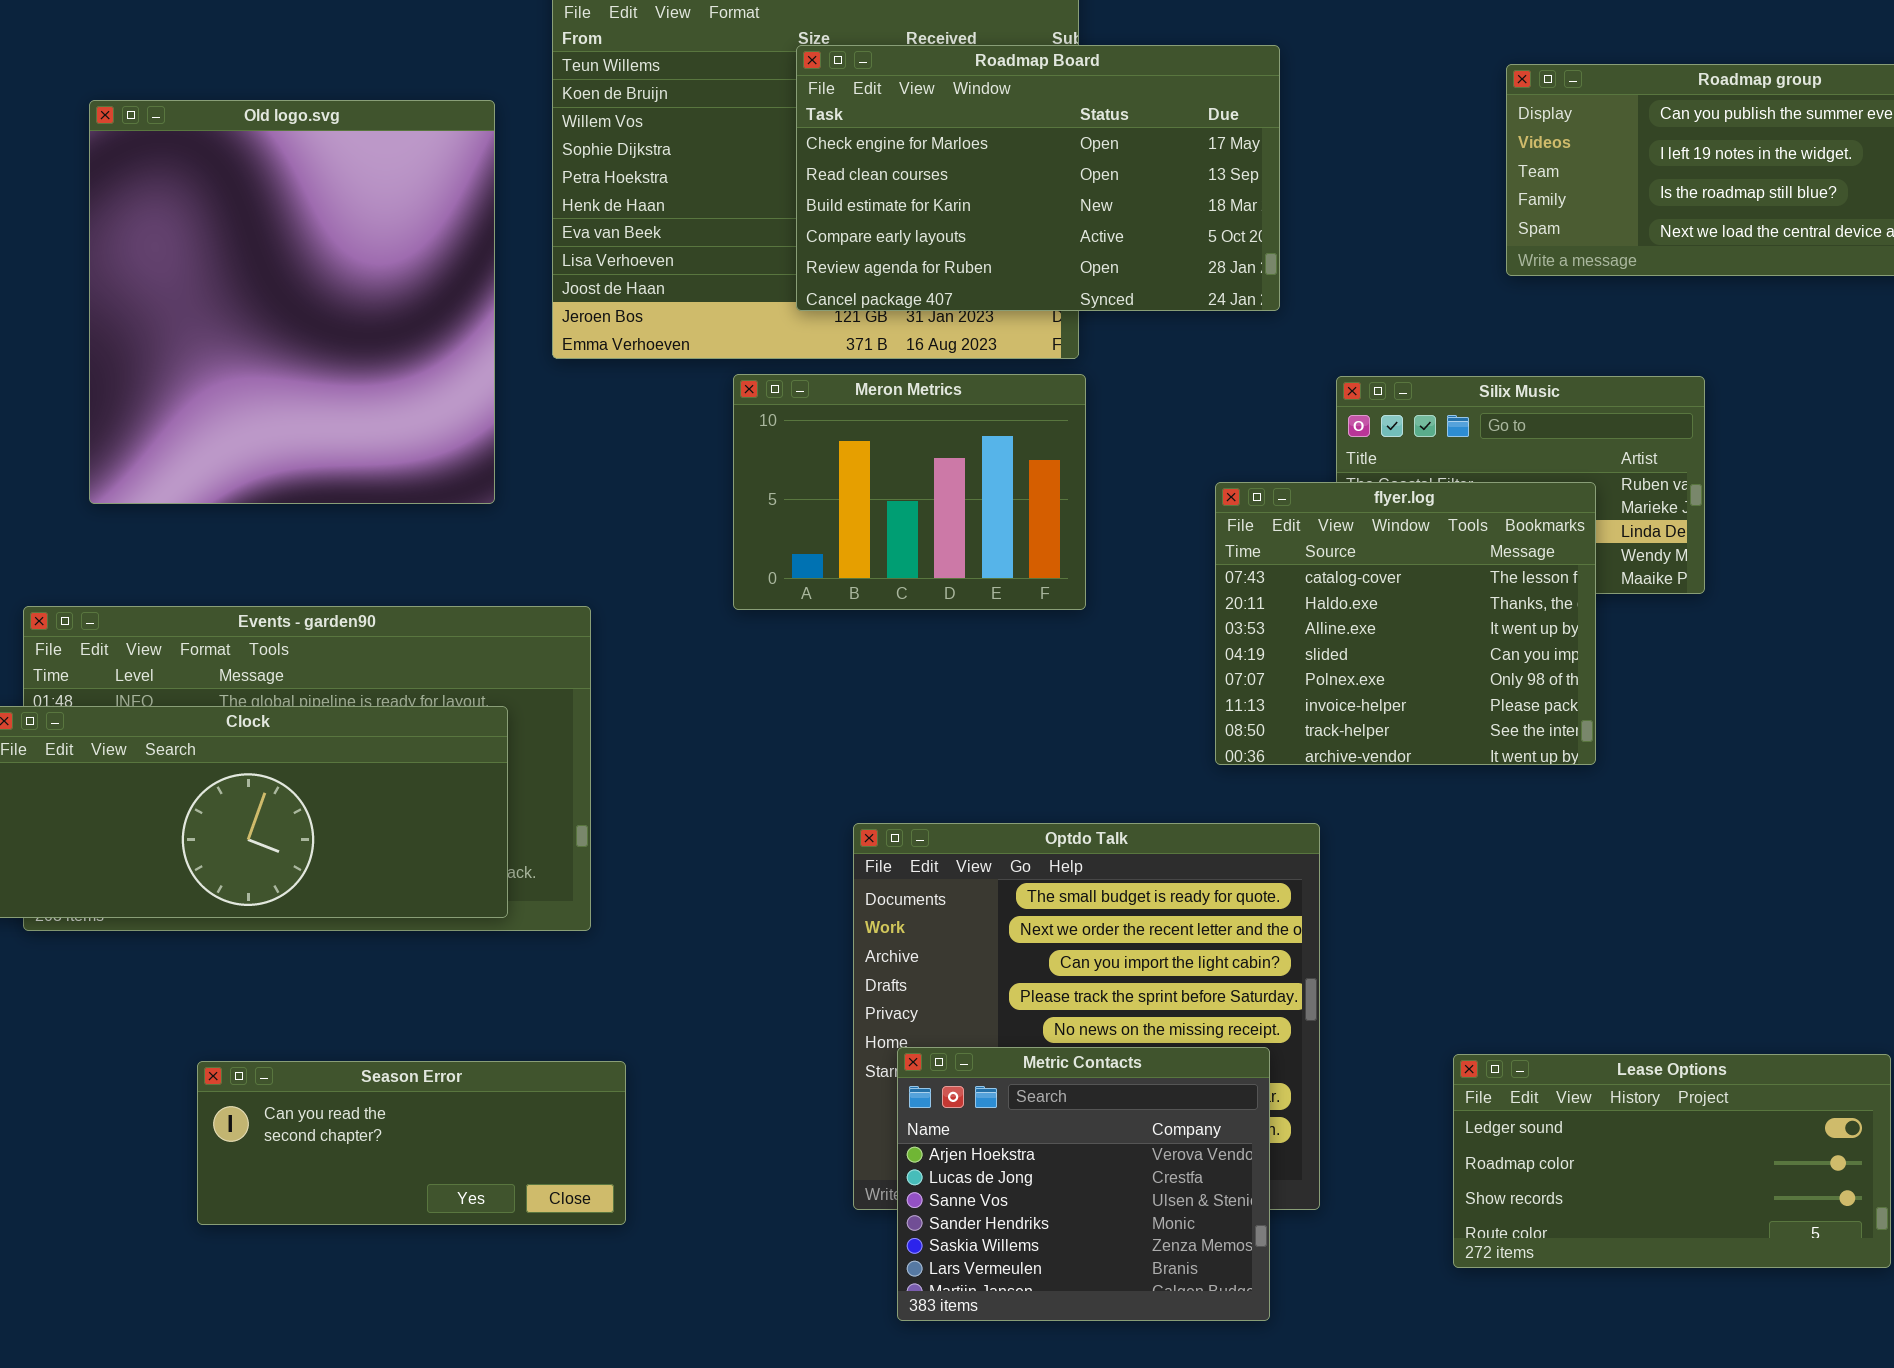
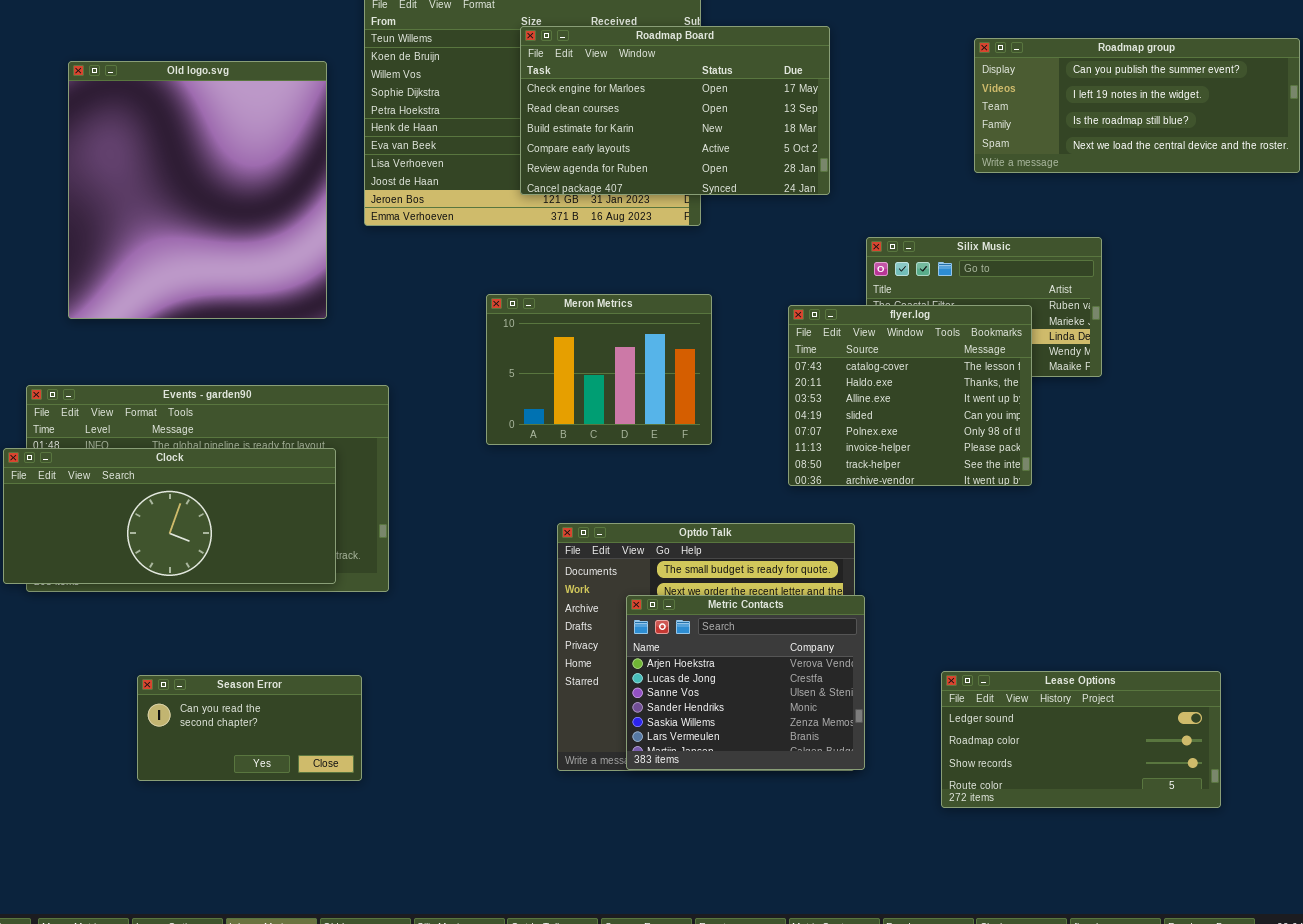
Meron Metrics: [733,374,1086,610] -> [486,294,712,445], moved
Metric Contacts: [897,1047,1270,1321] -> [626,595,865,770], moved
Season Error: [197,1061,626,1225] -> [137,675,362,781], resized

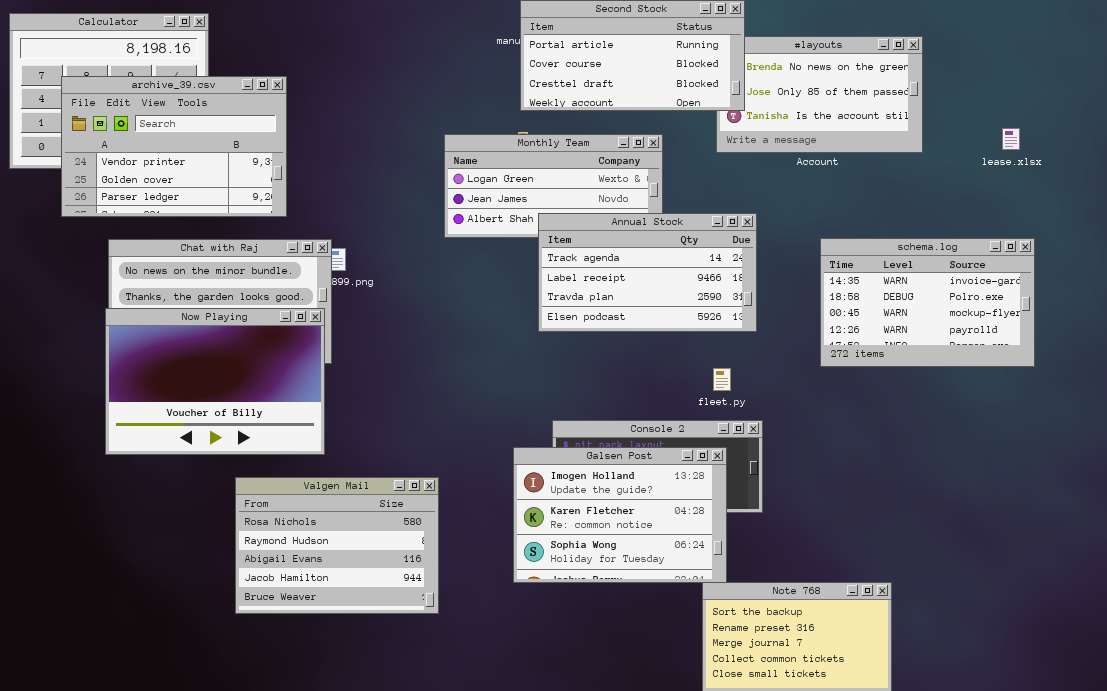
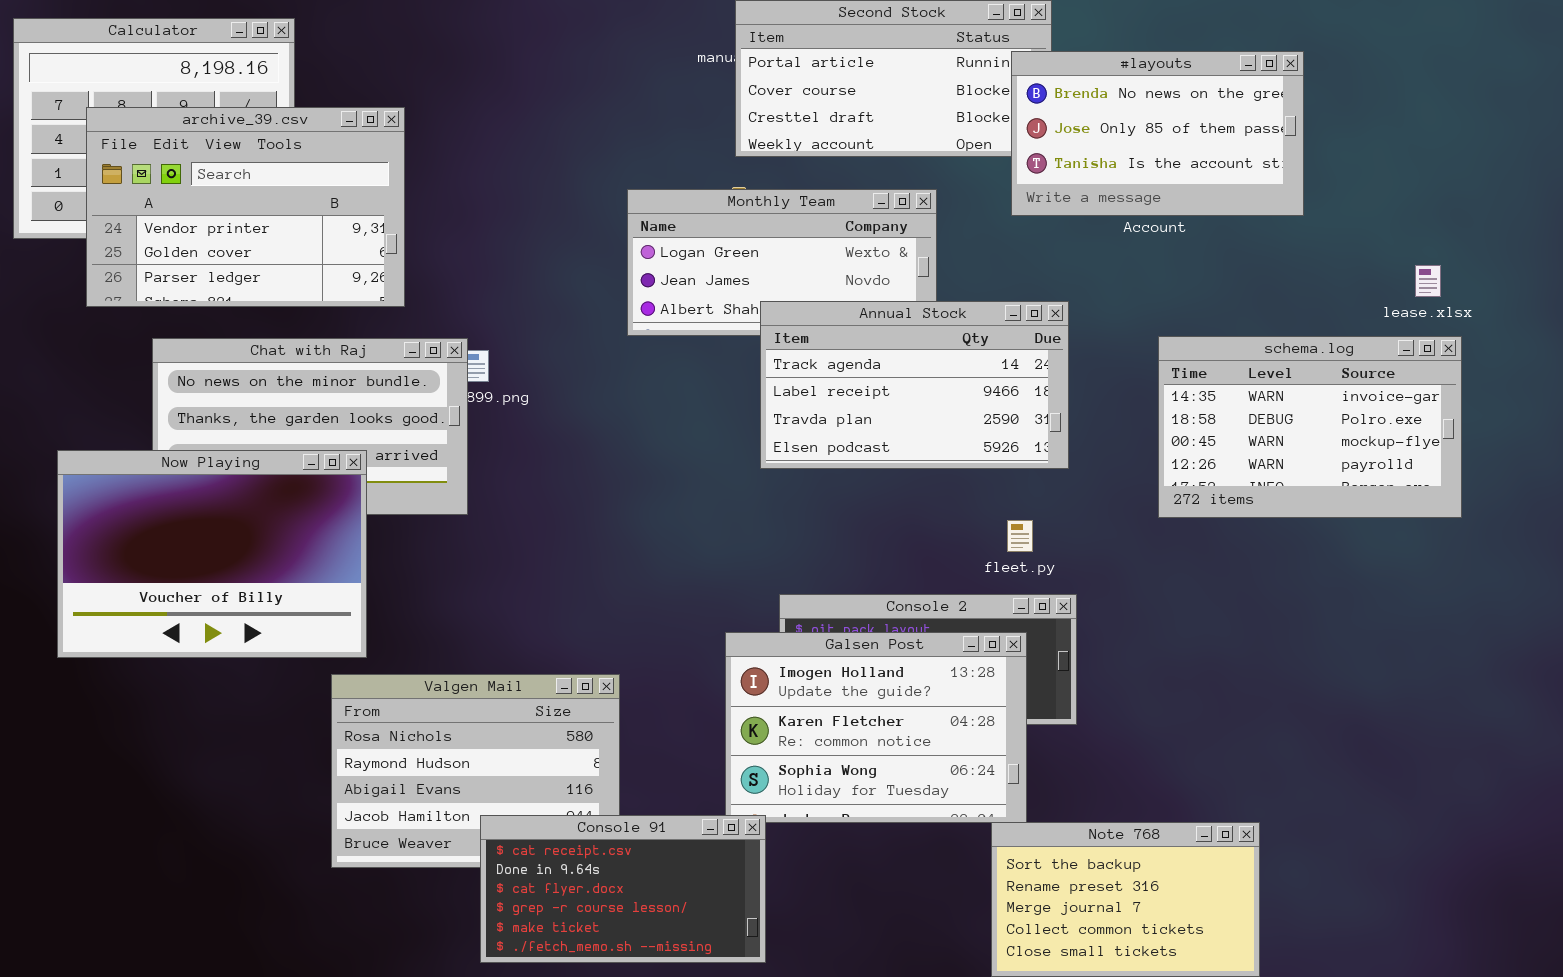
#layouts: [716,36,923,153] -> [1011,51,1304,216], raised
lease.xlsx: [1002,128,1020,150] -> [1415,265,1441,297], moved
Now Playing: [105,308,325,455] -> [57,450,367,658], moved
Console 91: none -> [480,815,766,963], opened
::::::
* **THE TASK**: In the listing above, find the line containing "Season Error: [197,1061,626,1225]" and restate it and every later line verbatim, with the pictures left out.

* **OUTPUT FOR THIS EXERCISE**:
Season Error: [197,1061,626,1225] -> [137,675,362,781], resized

#layouts: [716,36,923,153] -> [1011,51,1304,216], raised
lease.xlsx: [1002,128,1020,150] -> [1415,265,1441,297], moved
Now Playing: [105,308,325,455] -> [57,450,367,658], moved
Console 91: none -> [480,815,766,963], opened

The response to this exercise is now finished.